What you are asked to do -> What you return must be the full data, repeated verbatim, with no pictures in it.

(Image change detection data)
────────────────────

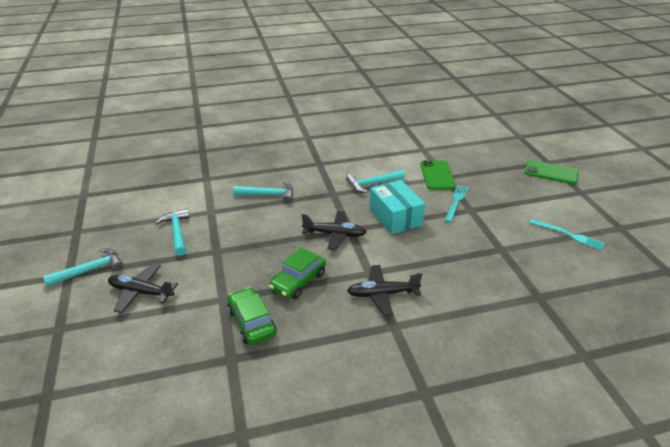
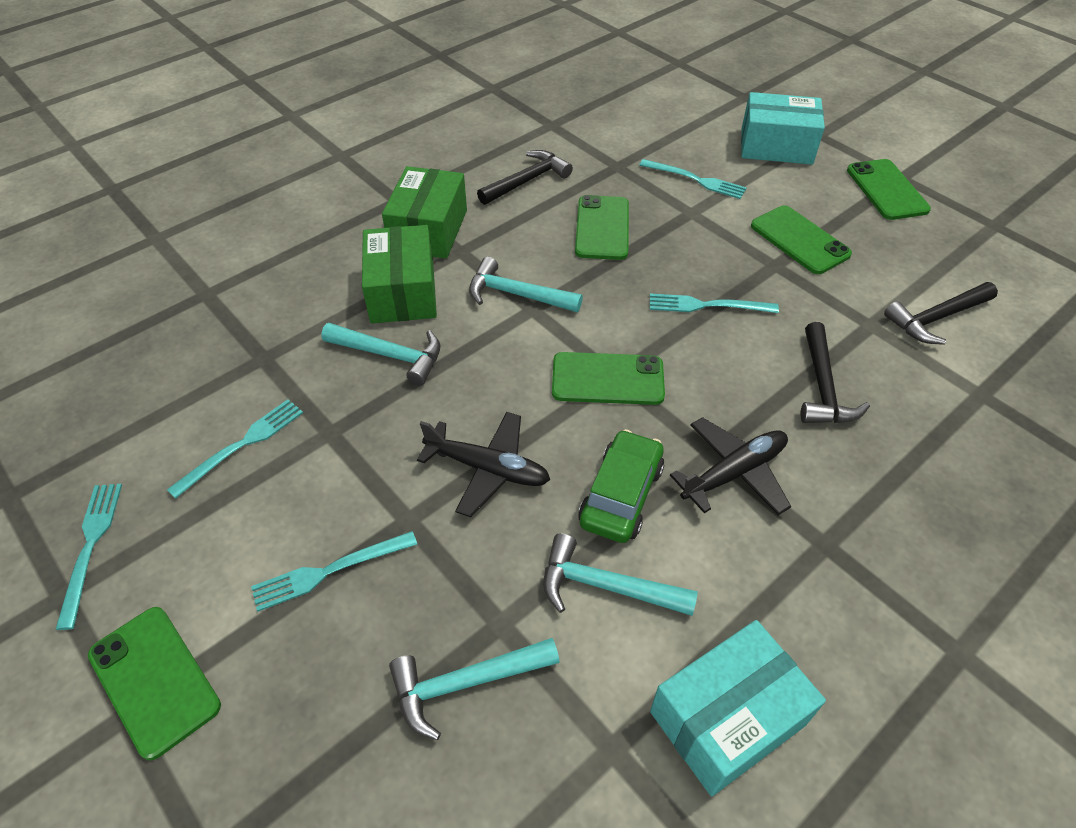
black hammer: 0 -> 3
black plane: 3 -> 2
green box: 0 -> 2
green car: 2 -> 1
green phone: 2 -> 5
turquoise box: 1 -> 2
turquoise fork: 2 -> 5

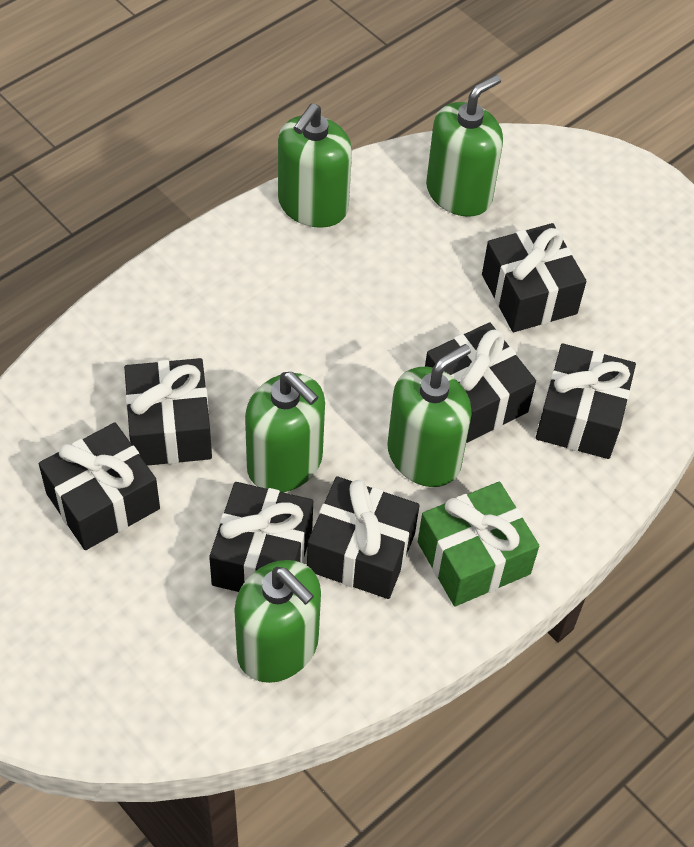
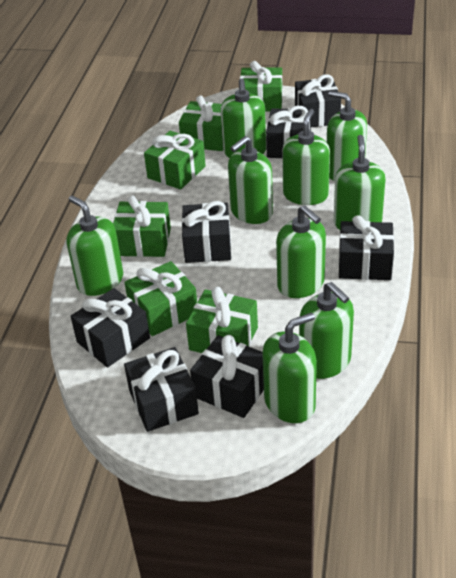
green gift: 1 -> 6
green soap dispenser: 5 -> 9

────────────────────

Solution below ->
black hammer: 0 -> 3
black plane: 3 -> 2
green box: 0 -> 2
green car: 2 -> 1
green phone: 2 -> 5
turquoise box: 1 -> 2
turquoise fork: 2 -> 5

green gift: 1 -> 6
green soap dispenser: 5 -> 9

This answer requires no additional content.